Reproduce the entries from the line containing "pink cross: rotated 11" through the line containing "pink cross: moved 11", word for word, and omit the pictures from your answer.

-- BEGIN Exercise input --

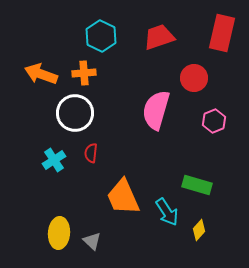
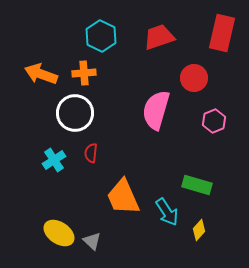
yellow ellipse: rotated 60 degrees counterclockwise
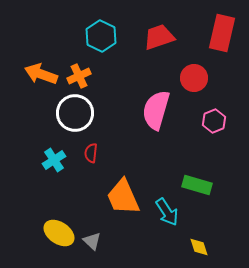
orange cross: moved 5 px left, 3 px down; rotated 20 degrees counterclockwise
yellow diamond: moved 17 px down; rotated 60 degrees counterclockwise
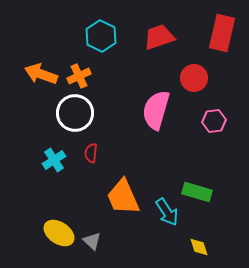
pink hexagon: rotated 15 degrees clockwise
green rectangle: moved 7 px down
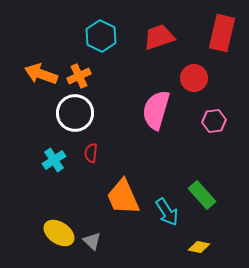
green rectangle: moved 5 px right, 3 px down; rotated 32 degrees clockwise
yellow diamond: rotated 60 degrees counterclockwise
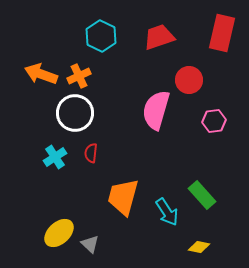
red circle: moved 5 px left, 2 px down
cyan cross: moved 1 px right, 3 px up
orange trapezoid: rotated 39 degrees clockwise
yellow ellipse: rotated 76 degrees counterclockwise
gray triangle: moved 2 px left, 3 px down
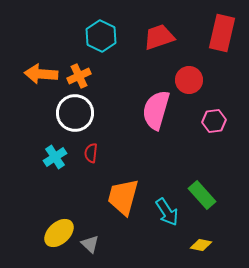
orange arrow: rotated 16 degrees counterclockwise
yellow diamond: moved 2 px right, 2 px up
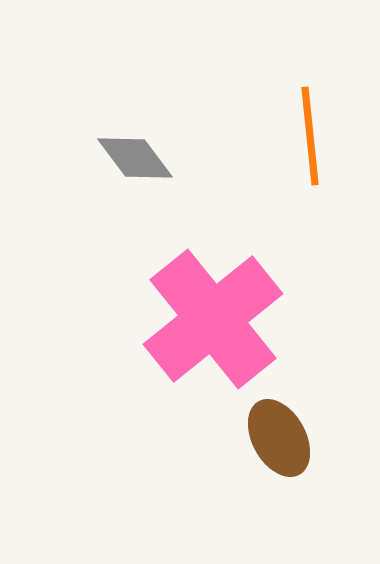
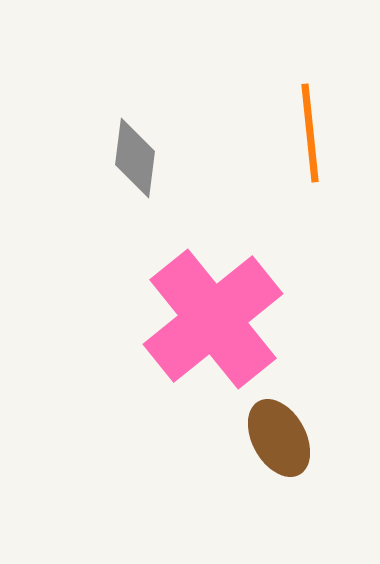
orange line: moved 3 px up
gray diamond: rotated 44 degrees clockwise
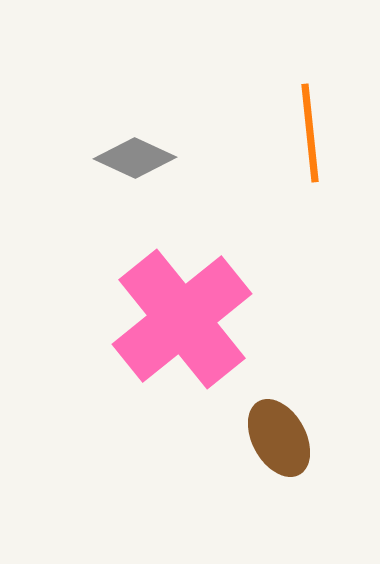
gray diamond: rotated 72 degrees counterclockwise
pink cross: moved 31 px left
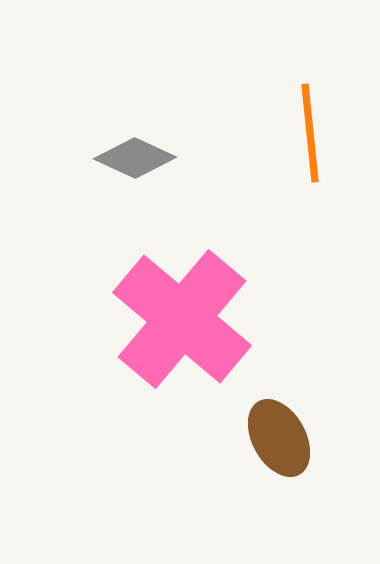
pink cross: rotated 11 degrees counterclockwise
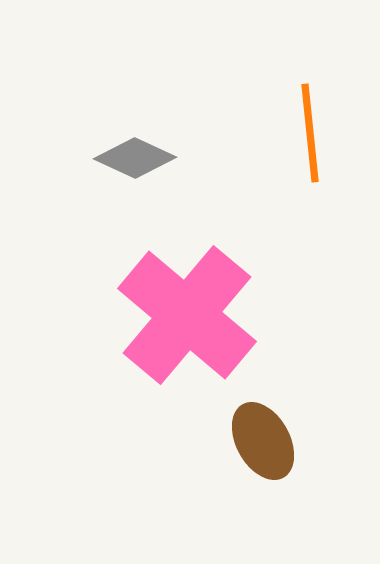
pink cross: moved 5 px right, 4 px up
brown ellipse: moved 16 px left, 3 px down
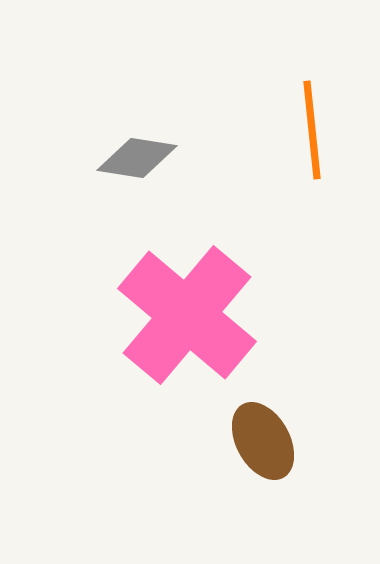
orange line: moved 2 px right, 3 px up
gray diamond: moved 2 px right; rotated 16 degrees counterclockwise
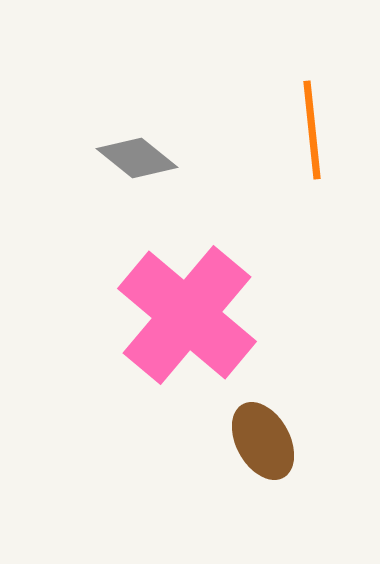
gray diamond: rotated 30 degrees clockwise
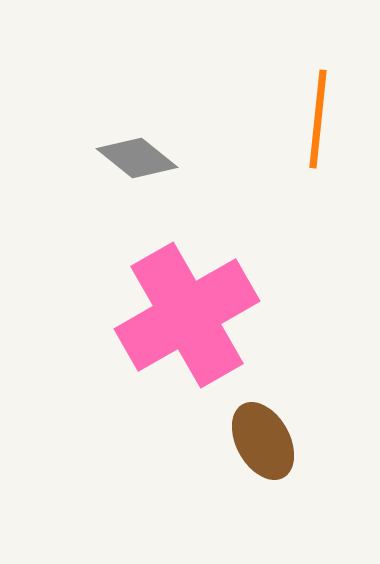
orange line: moved 6 px right, 11 px up; rotated 12 degrees clockwise
pink cross: rotated 20 degrees clockwise
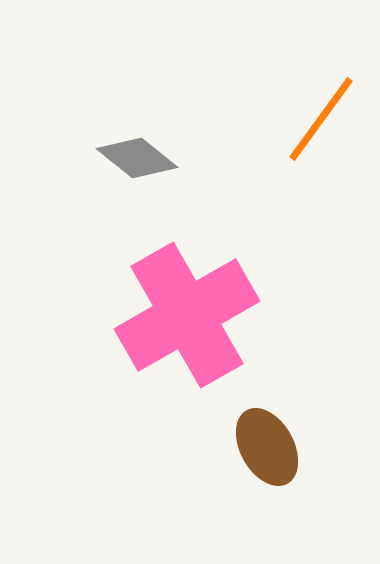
orange line: moved 3 px right; rotated 30 degrees clockwise
brown ellipse: moved 4 px right, 6 px down
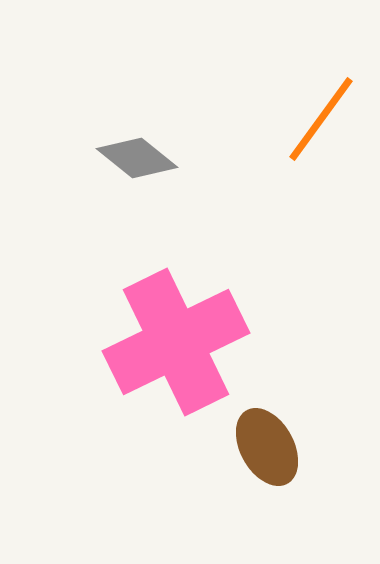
pink cross: moved 11 px left, 27 px down; rotated 4 degrees clockwise
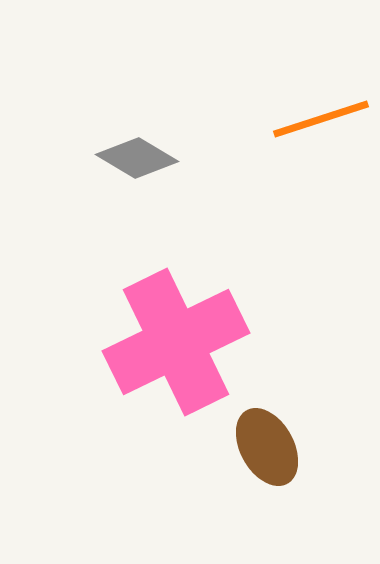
orange line: rotated 36 degrees clockwise
gray diamond: rotated 8 degrees counterclockwise
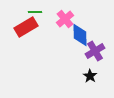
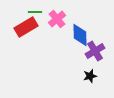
pink cross: moved 8 px left
black star: rotated 24 degrees clockwise
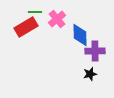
purple cross: rotated 30 degrees clockwise
black star: moved 2 px up
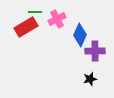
pink cross: rotated 12 degrees clockwise
blue diamond: rotated 25 degrees clockwise
black star: moved 5 px down
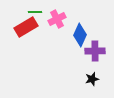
black star: moved 2 px right
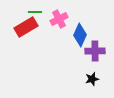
pink cross: moved 2 px right
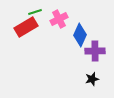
green line: rotated 16 degrees counterclockwise
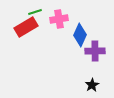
pink cross: rotated 18 degrees clockwise
black star: moved 6 px down; rotated 16 degrees counterclockwise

-- END Exercise input --

### Answer for the task
pink cross: rotated 11 degrees counterclockwise
pink cross: moved 5 px right, 4 px up
brown ellipse: moved 16 px left, 3 px down
orange line: moved 2 px right, 3 px up
gray diamond: moved 2 px right; rotated 16 degrees counterclockwise
gray diamond: rotated 30 degrees clockwise
orange line: moved 6 px right, 11 px up; rotated 12 degrees clockwise
pink cross: rotated 20 degrees clockwise
orange line: moved 3 px right; rotated 30 degrees clockwise
brown ellipse: moved 4 px right, 6 px down
pink cross: moved 11 px left, 27 px down; rotated 4 degrees clockwise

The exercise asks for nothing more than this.